## Supplied data
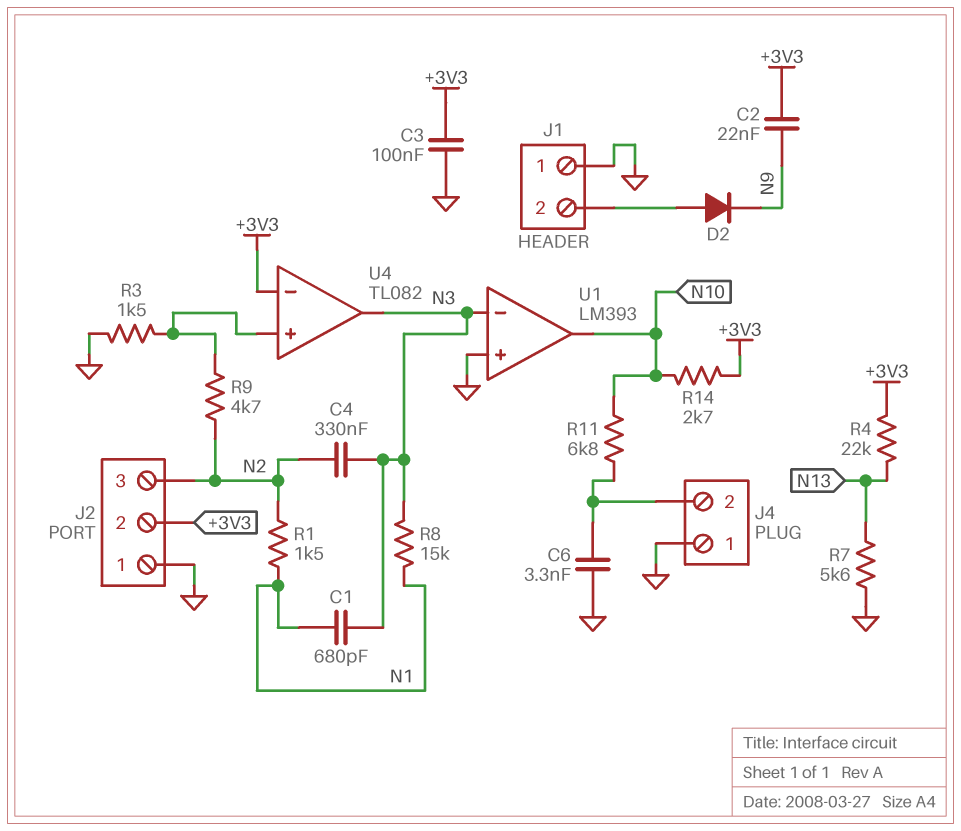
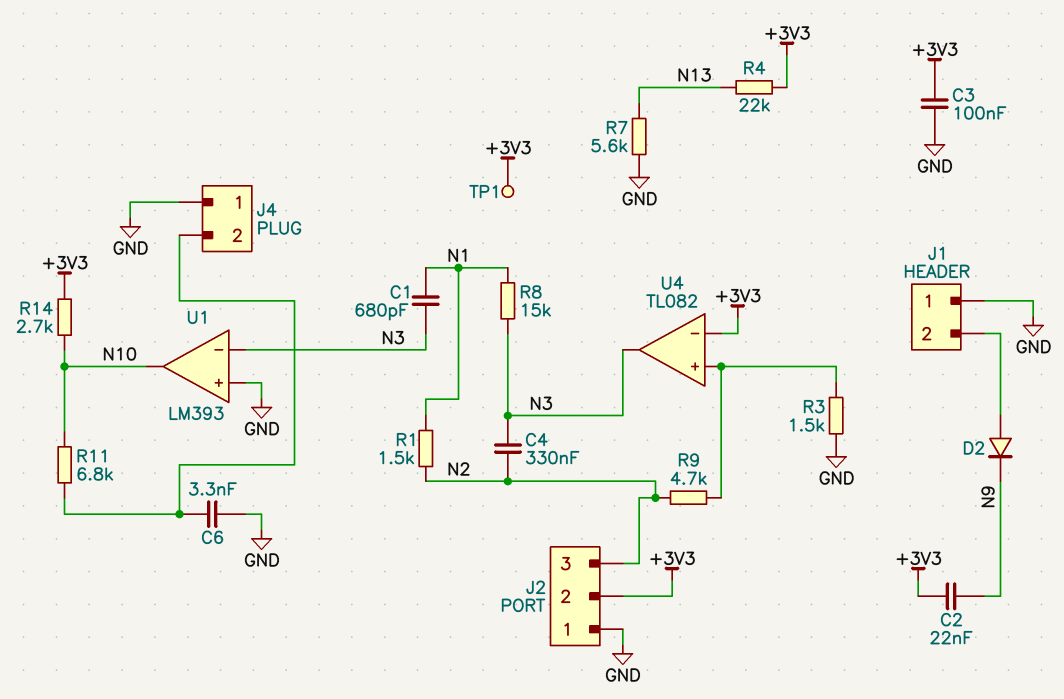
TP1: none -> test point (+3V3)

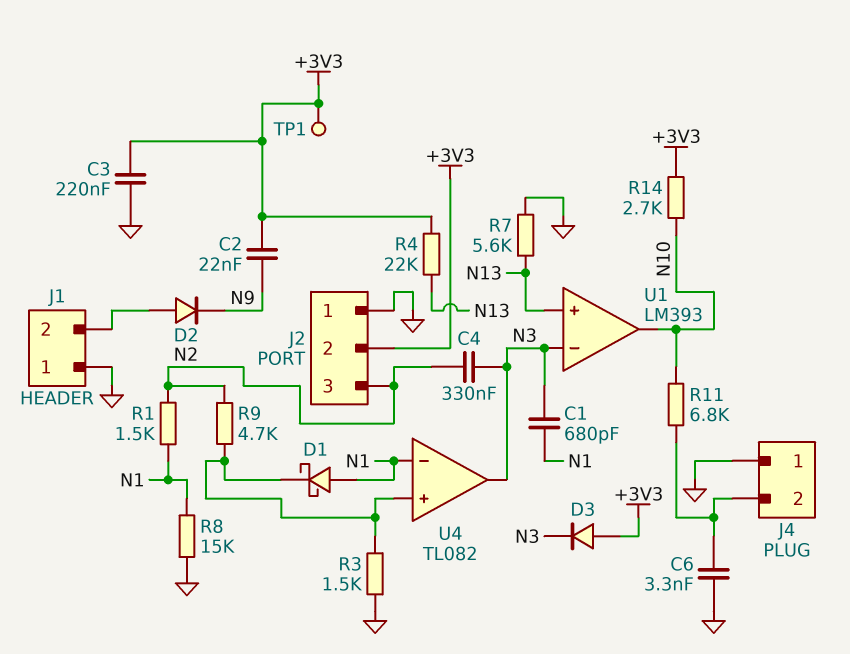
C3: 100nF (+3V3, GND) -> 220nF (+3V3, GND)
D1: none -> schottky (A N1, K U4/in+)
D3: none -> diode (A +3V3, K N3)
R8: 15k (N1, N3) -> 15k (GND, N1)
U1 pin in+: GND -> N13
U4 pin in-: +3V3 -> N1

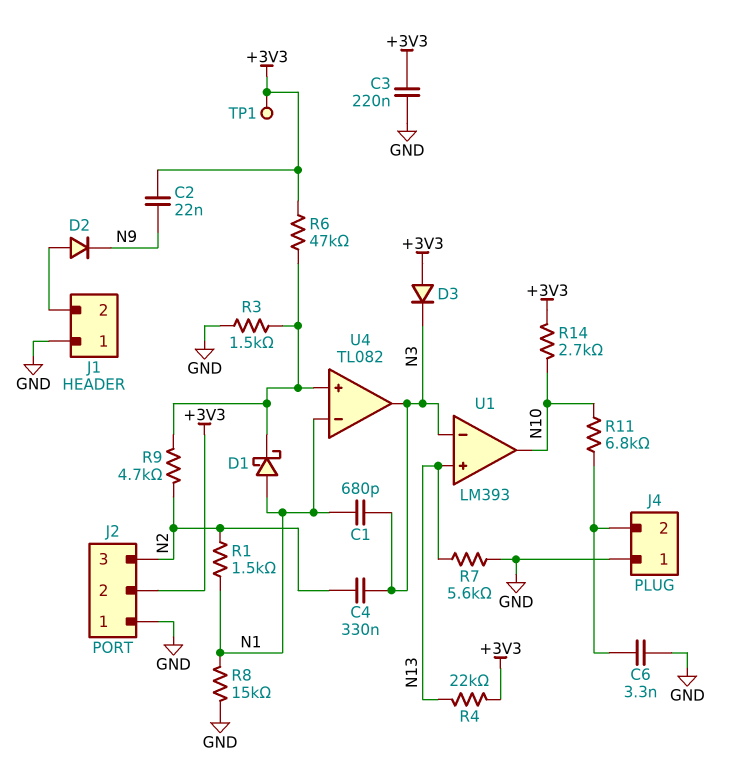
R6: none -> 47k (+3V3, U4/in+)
...
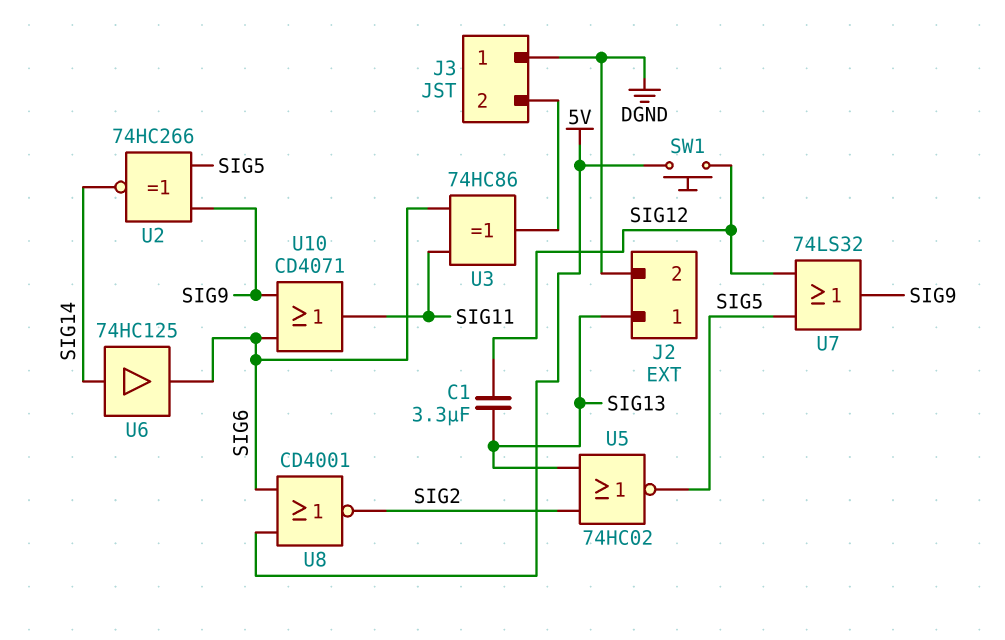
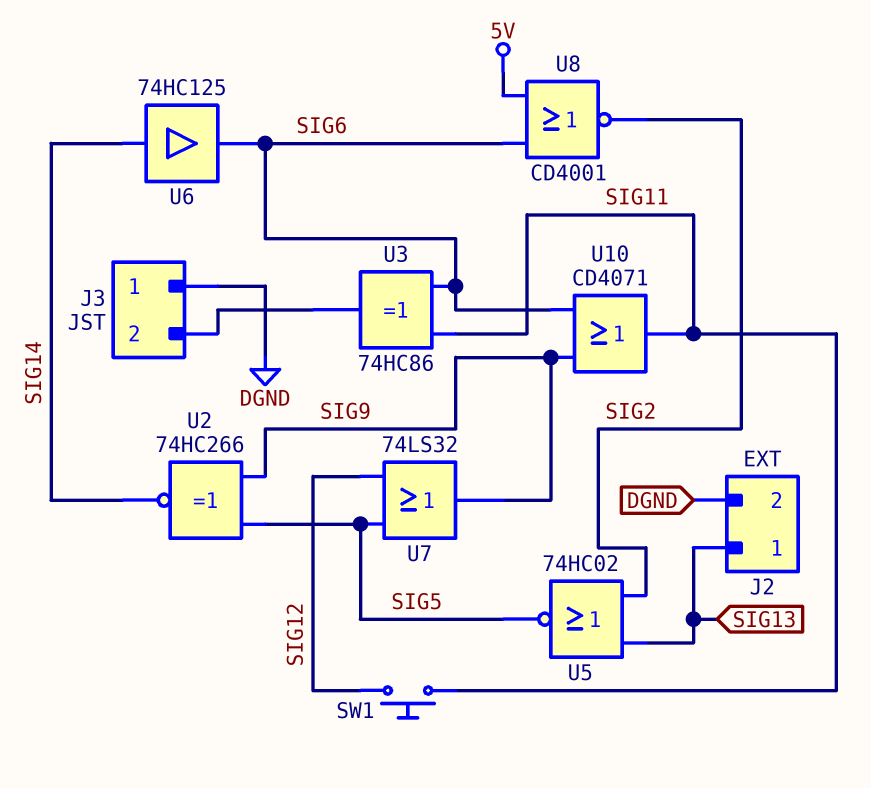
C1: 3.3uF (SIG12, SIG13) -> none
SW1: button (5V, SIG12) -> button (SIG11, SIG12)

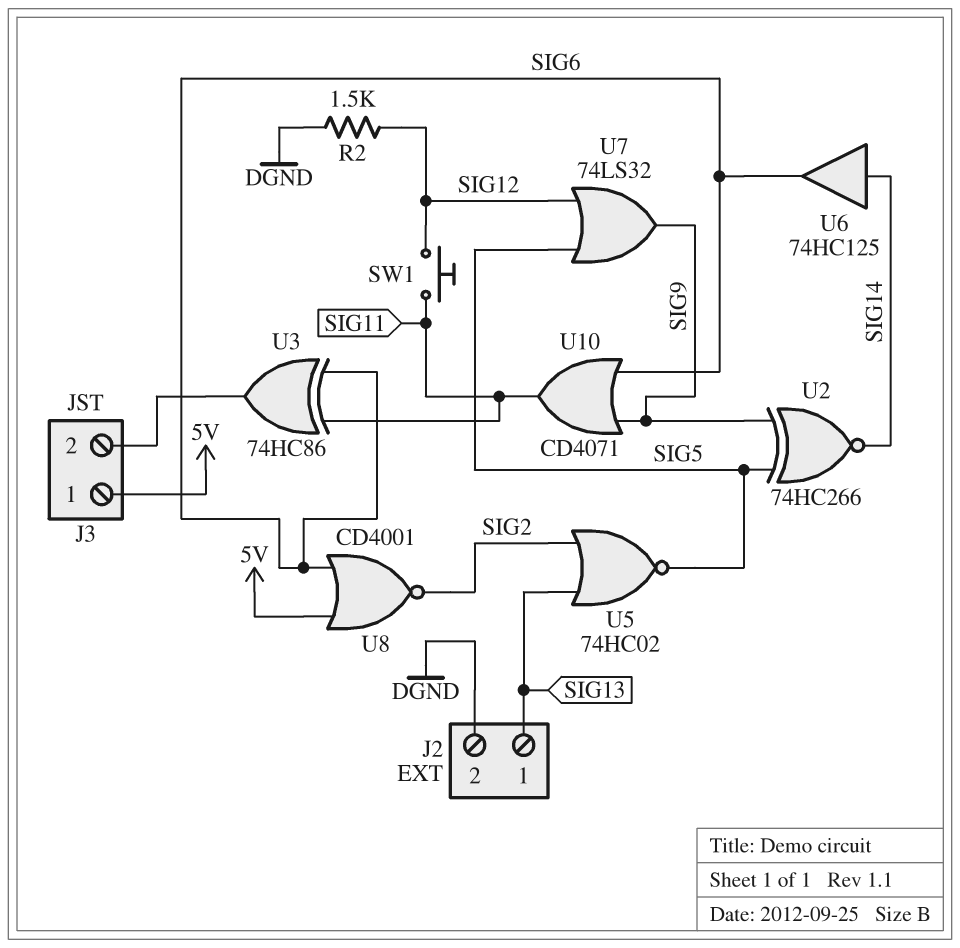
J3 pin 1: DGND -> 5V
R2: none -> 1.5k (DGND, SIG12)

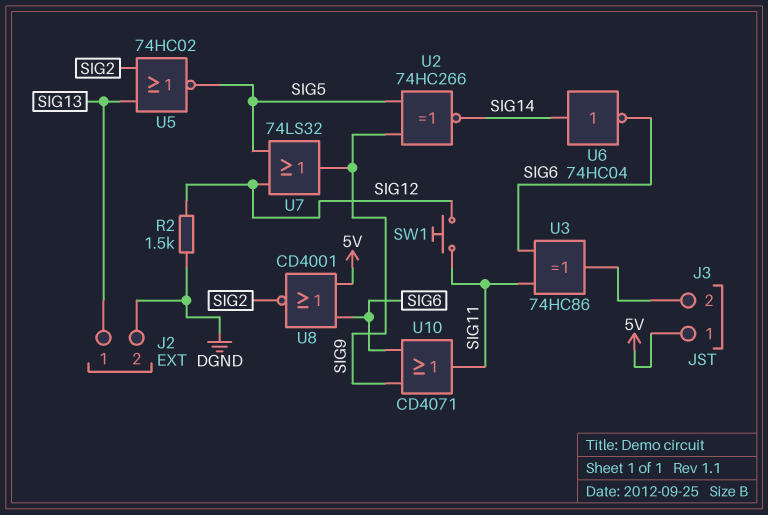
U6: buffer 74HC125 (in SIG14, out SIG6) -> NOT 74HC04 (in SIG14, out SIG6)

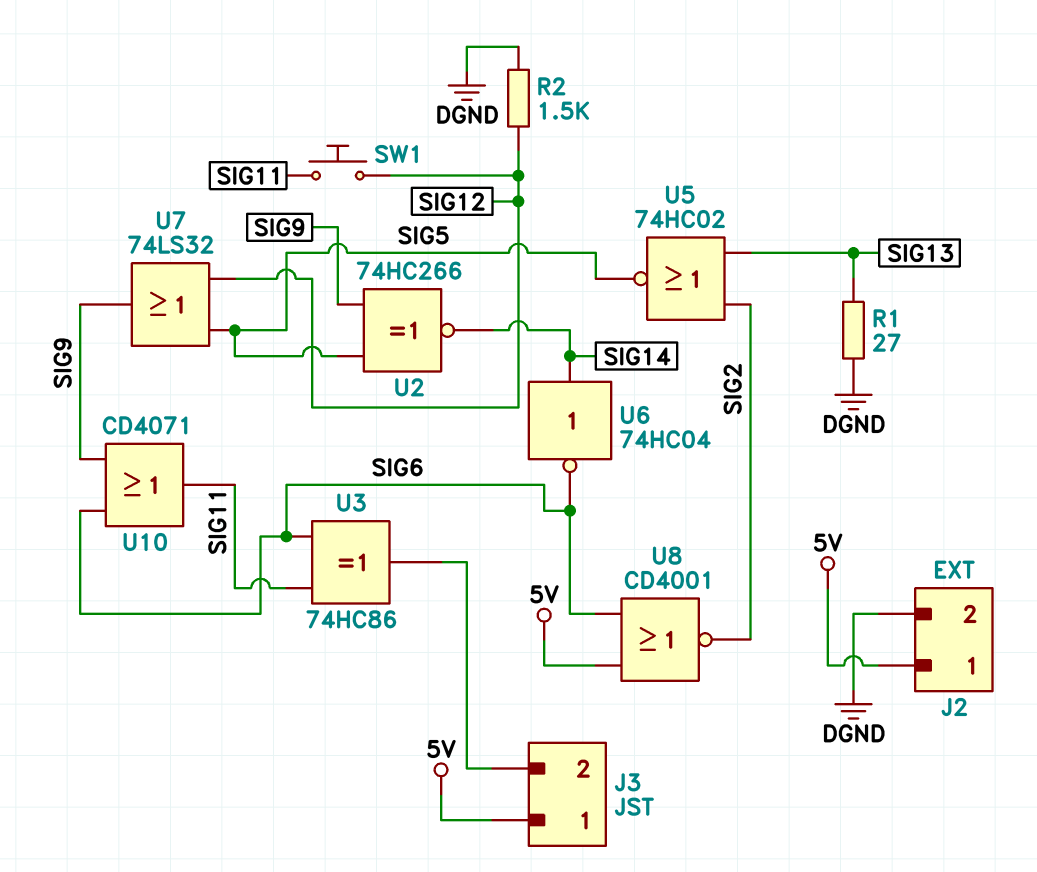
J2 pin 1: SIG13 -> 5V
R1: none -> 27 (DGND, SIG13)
* * *
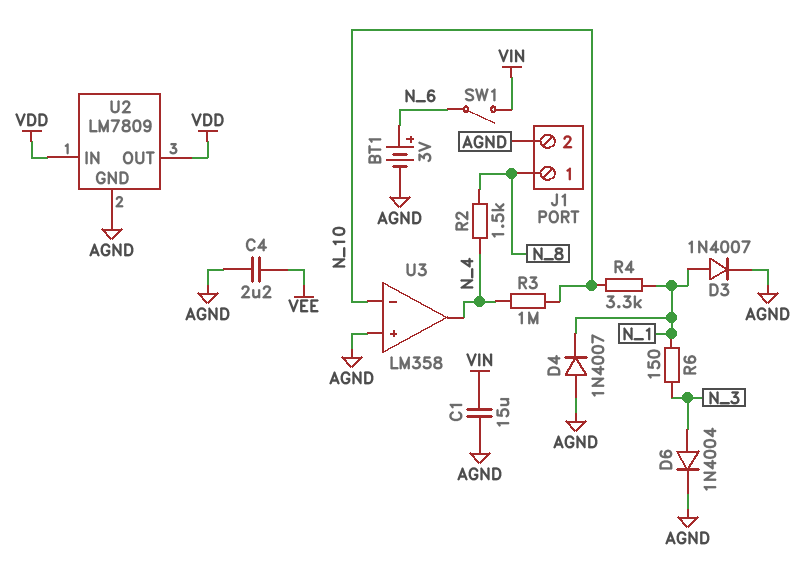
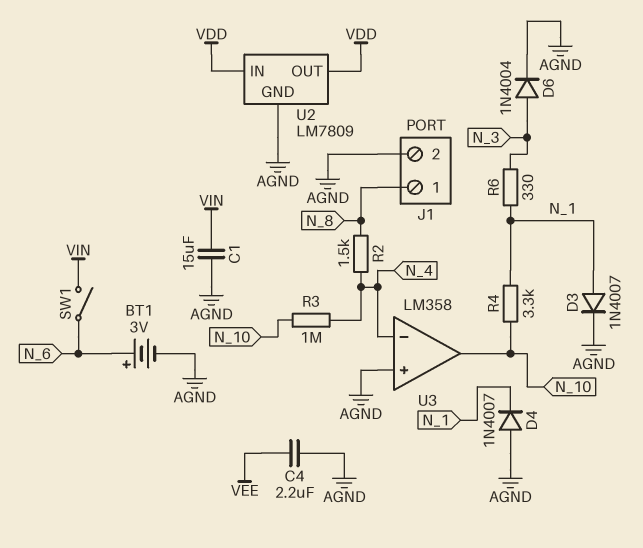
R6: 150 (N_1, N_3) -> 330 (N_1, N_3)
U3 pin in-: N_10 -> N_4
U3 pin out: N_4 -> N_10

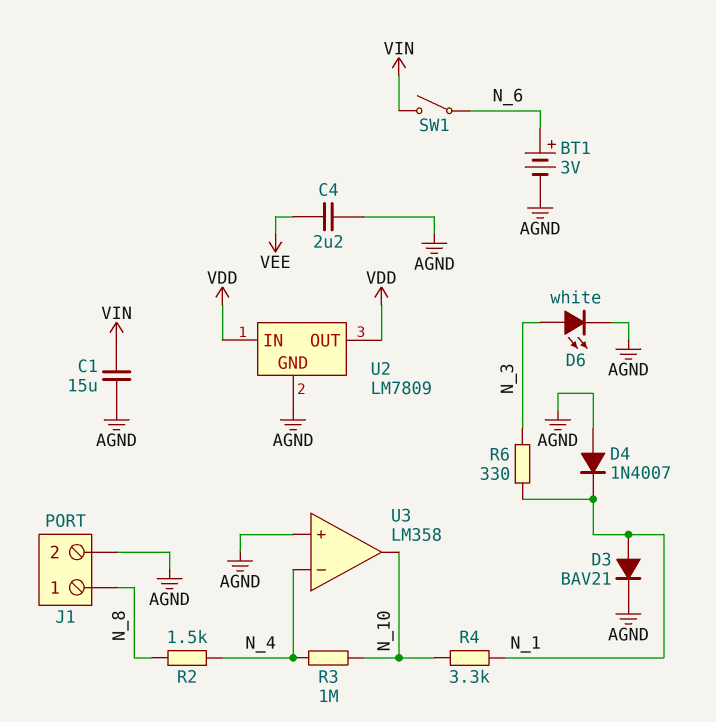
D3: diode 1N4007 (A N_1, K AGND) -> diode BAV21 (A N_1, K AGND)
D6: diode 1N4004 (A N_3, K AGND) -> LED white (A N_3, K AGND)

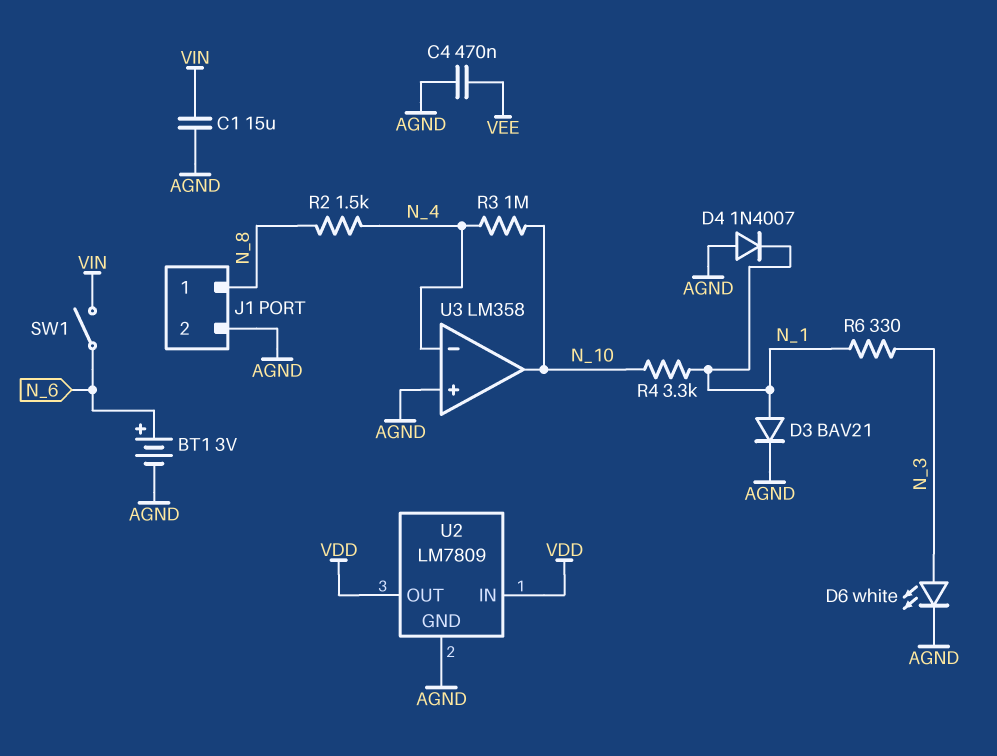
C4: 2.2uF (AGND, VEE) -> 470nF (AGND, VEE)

## Problem to work on
Report the number of lines above holding "none", and only that.

## Final answer
7